RAW DATA Block Start
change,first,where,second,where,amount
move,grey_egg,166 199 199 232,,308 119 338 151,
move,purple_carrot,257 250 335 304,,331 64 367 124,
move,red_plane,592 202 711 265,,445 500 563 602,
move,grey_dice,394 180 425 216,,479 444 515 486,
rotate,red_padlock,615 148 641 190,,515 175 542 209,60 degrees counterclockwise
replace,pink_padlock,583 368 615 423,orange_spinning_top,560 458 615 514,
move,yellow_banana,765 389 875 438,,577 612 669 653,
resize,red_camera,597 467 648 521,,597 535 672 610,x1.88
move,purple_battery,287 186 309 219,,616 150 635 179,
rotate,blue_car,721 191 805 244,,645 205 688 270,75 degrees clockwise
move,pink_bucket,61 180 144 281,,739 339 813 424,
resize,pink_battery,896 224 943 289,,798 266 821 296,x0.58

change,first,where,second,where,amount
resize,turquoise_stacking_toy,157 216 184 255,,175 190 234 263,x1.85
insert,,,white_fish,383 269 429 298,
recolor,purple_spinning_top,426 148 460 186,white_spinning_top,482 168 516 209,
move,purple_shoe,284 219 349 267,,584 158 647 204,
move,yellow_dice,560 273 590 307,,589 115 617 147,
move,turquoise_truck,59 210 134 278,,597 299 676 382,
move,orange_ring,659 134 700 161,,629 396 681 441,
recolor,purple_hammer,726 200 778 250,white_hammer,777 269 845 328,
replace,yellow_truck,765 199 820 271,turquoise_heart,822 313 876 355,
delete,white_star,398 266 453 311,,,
RAW DATA Block End
RAW DATA Block Start
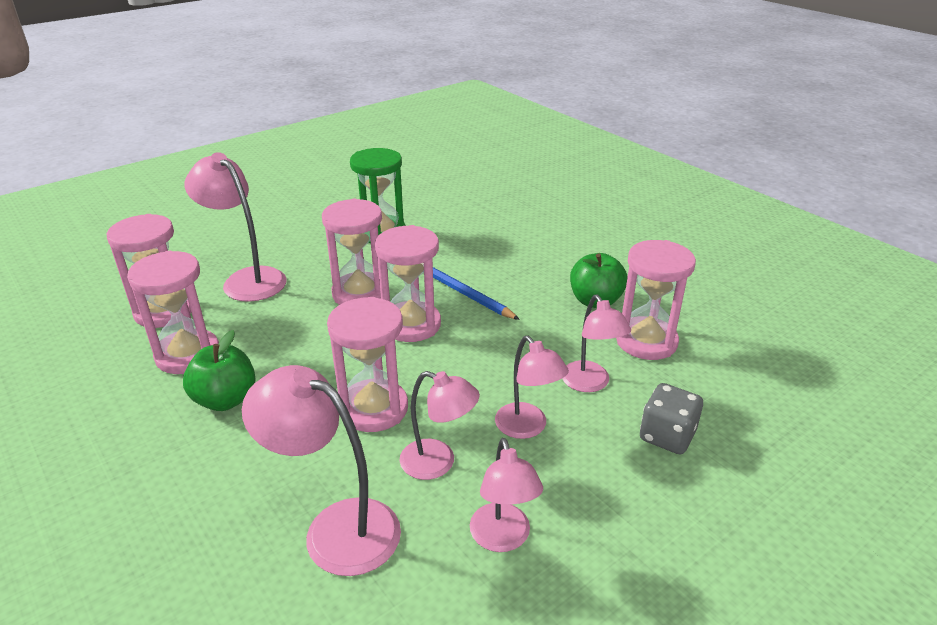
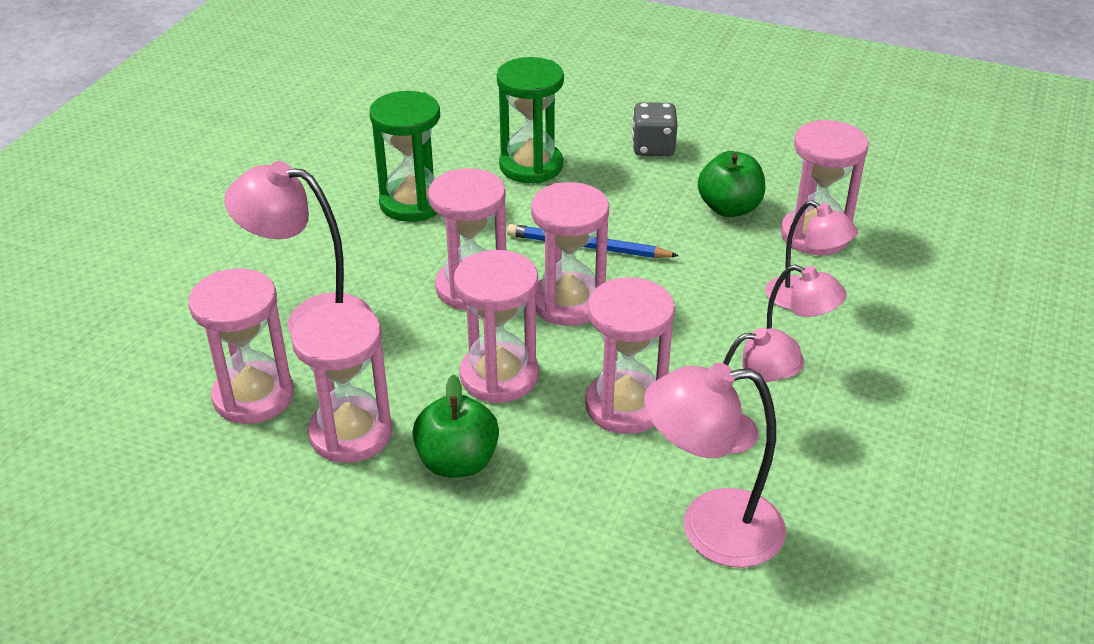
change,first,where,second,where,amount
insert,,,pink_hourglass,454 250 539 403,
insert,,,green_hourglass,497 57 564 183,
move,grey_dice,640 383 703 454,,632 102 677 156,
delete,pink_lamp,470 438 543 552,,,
RAW DATA Block End
→ **ACTIVITY**
Of the entries listed above, reproduce only the lines starting at the line containing "move,grey_egg,166 199 199" and ending at the line containing "move,grey_dice,394 180 425". Include both, exactly as they stand.

→ **REPLY**
move,grey_egg,166 199 199 232,,308 119 338 151,
move,purple_carrot,257 250 335 304,,331 64 367 124,
move,red_plane,592 202 711 265,,445 500 563 602,
move,grey_dice,394 180 425 216,,479 444 515 486,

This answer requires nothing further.